● **Instructions for the task**
Copy every line from the data below in which the string "black" can be found.

● **Task inputs**
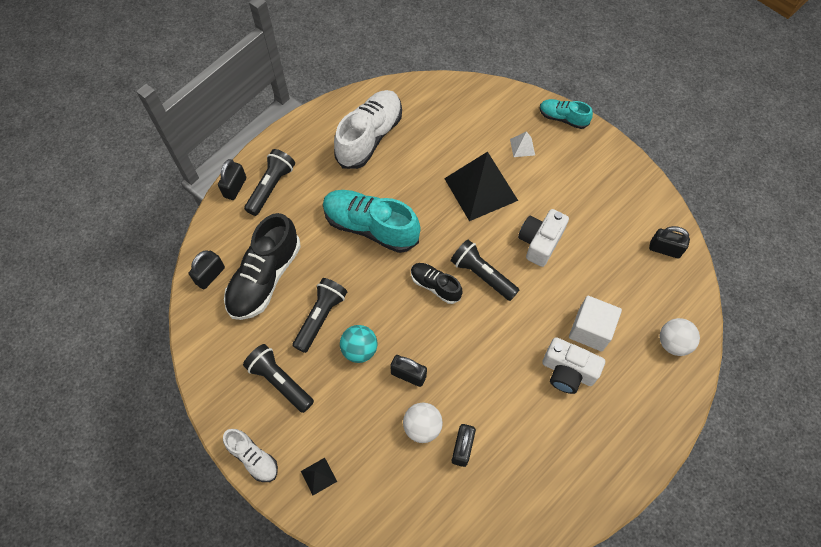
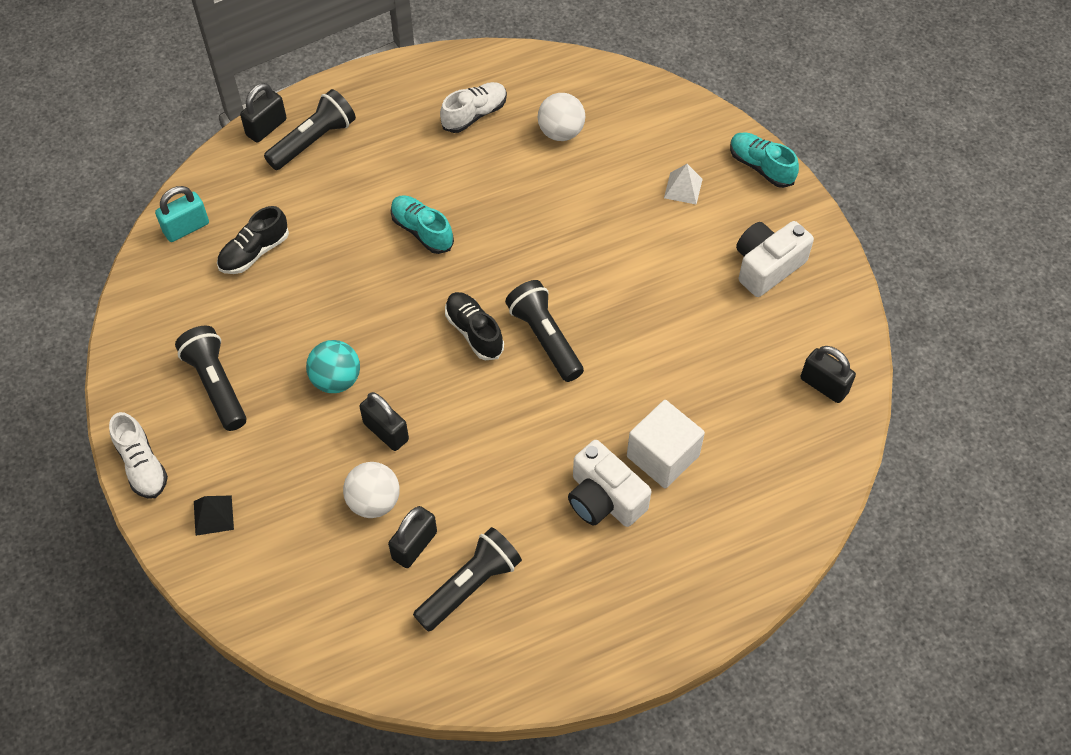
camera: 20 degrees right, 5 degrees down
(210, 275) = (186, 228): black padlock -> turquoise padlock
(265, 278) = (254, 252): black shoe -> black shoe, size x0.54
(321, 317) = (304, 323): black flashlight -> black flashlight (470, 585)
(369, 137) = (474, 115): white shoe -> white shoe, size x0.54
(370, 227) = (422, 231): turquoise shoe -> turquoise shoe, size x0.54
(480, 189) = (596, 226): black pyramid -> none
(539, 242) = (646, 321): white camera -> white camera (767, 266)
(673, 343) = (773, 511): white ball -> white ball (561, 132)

● **Output of the exercise**
(210, 275) = (186, 228): black padlock -> turquoise padlock
(265, 278) = (254, 252): black shoe -> black shoe, size x0.54
(321, 317) = (304, 323): black flashlight -> black flashlight (470, 585)
(480, 189) = (596, 226): black pyramid -> none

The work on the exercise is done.